→ **Brief**: In the copy, keep every line below as it is and leave out the pictures.

→ **Extracted information**:
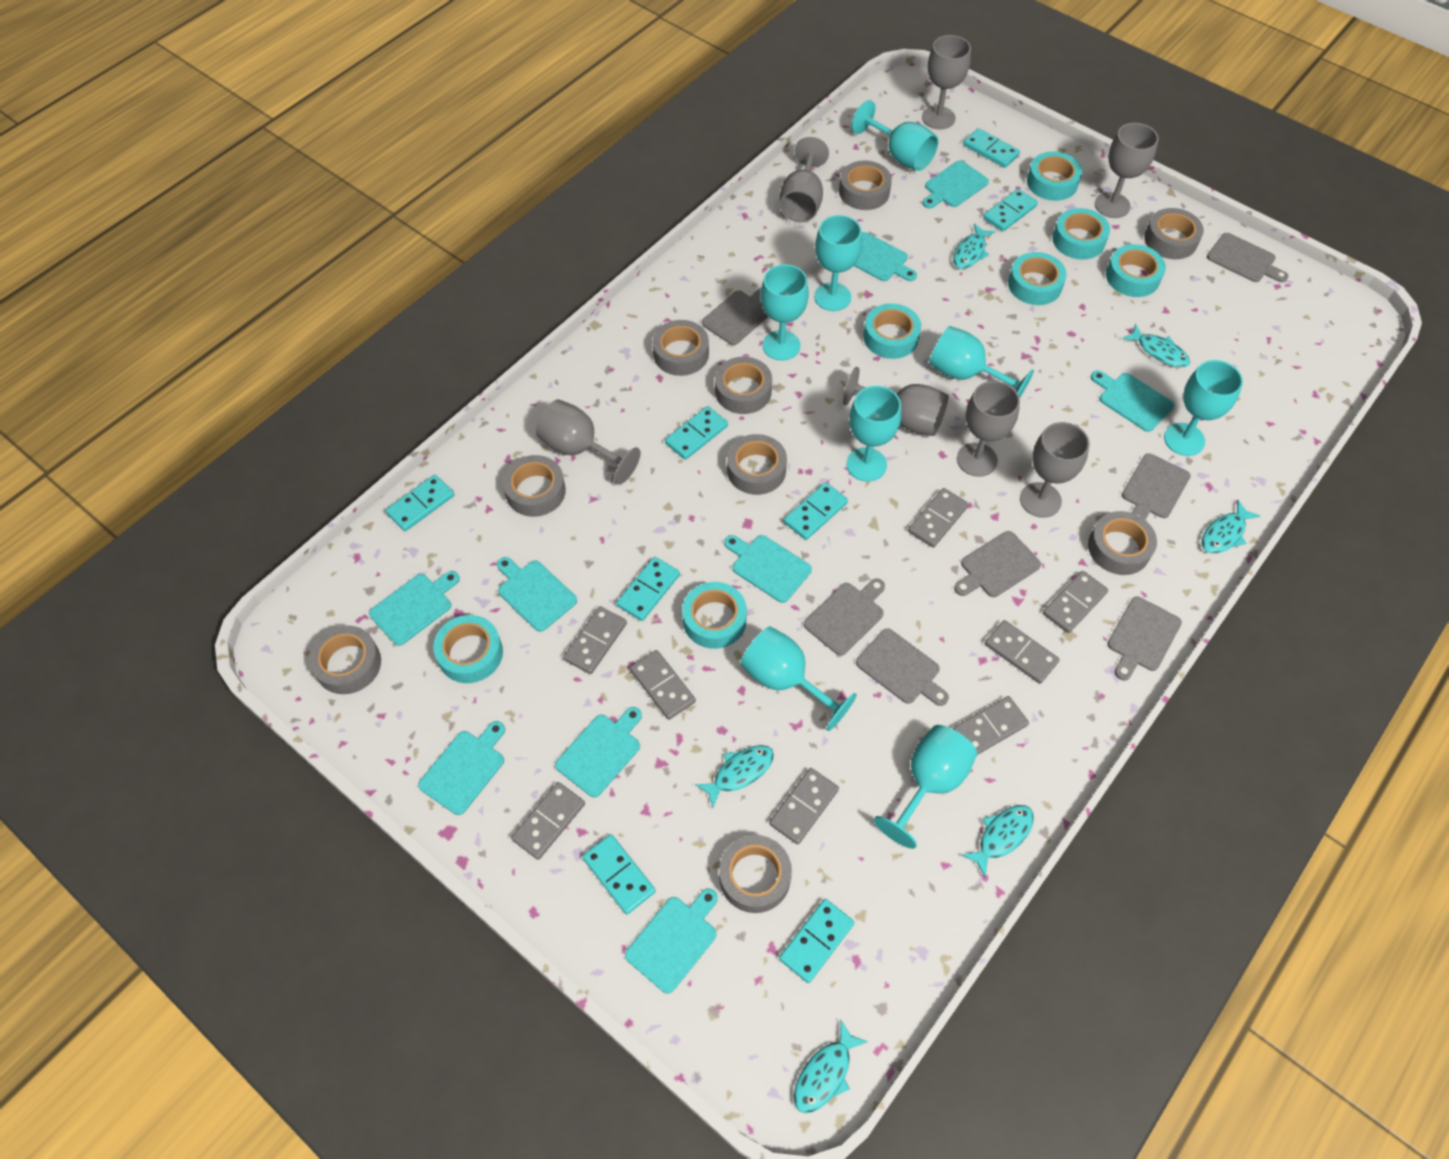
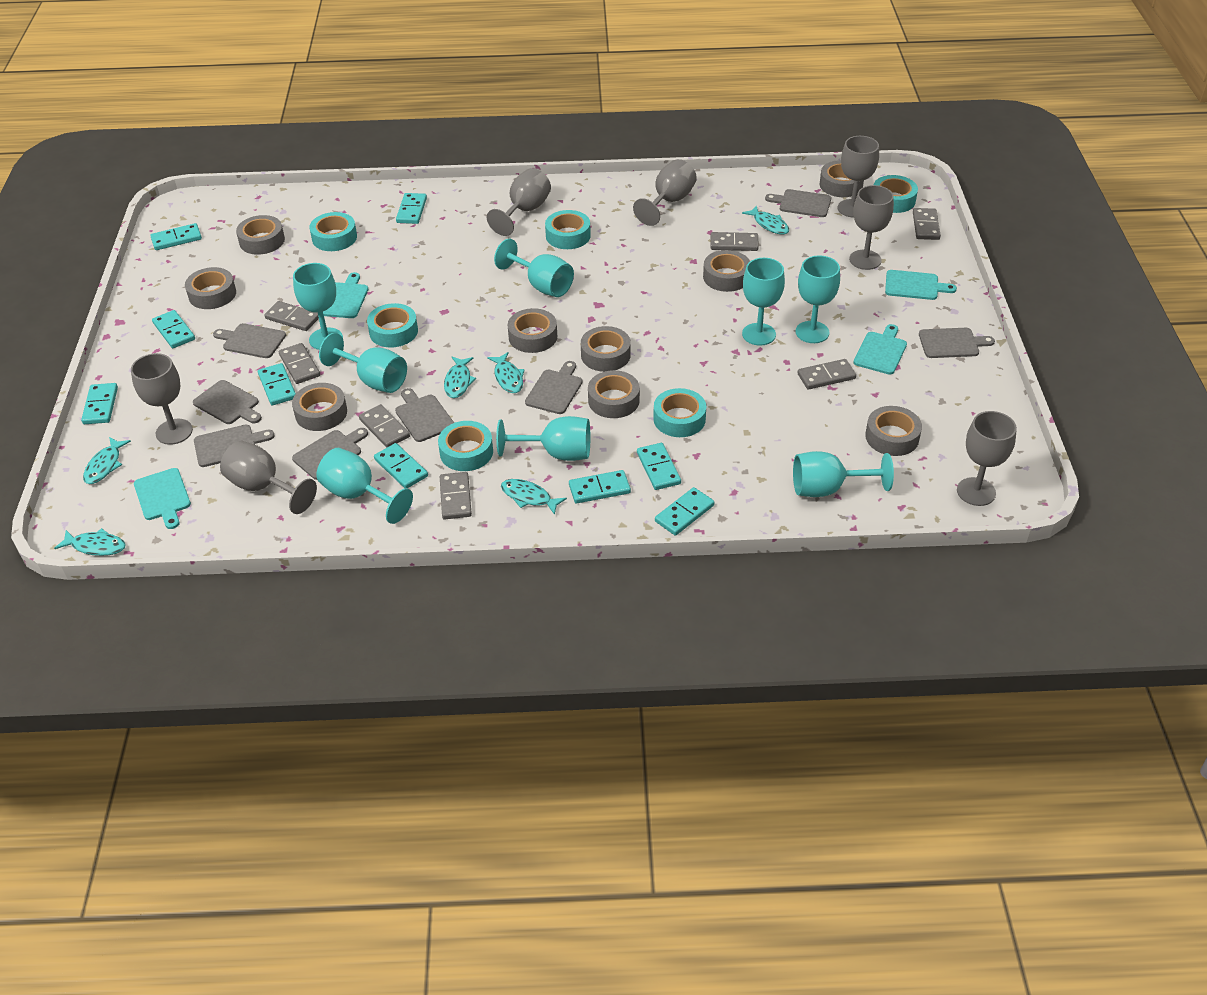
grey cutting board: 7 -> 8
grey domino: 8 -> 7
turquoise cutting board: 9 -> 4
turquoise domino: 8 -> 9
turquoise tape: 7 -> 6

→ **Response**:
grey cutting board: 7 -> 8
grey domino: 8 -> 7
turquoise cutting board: 9 -> 4
turquoise domino: 8 -> 9
turquoise tape: 7 -> 6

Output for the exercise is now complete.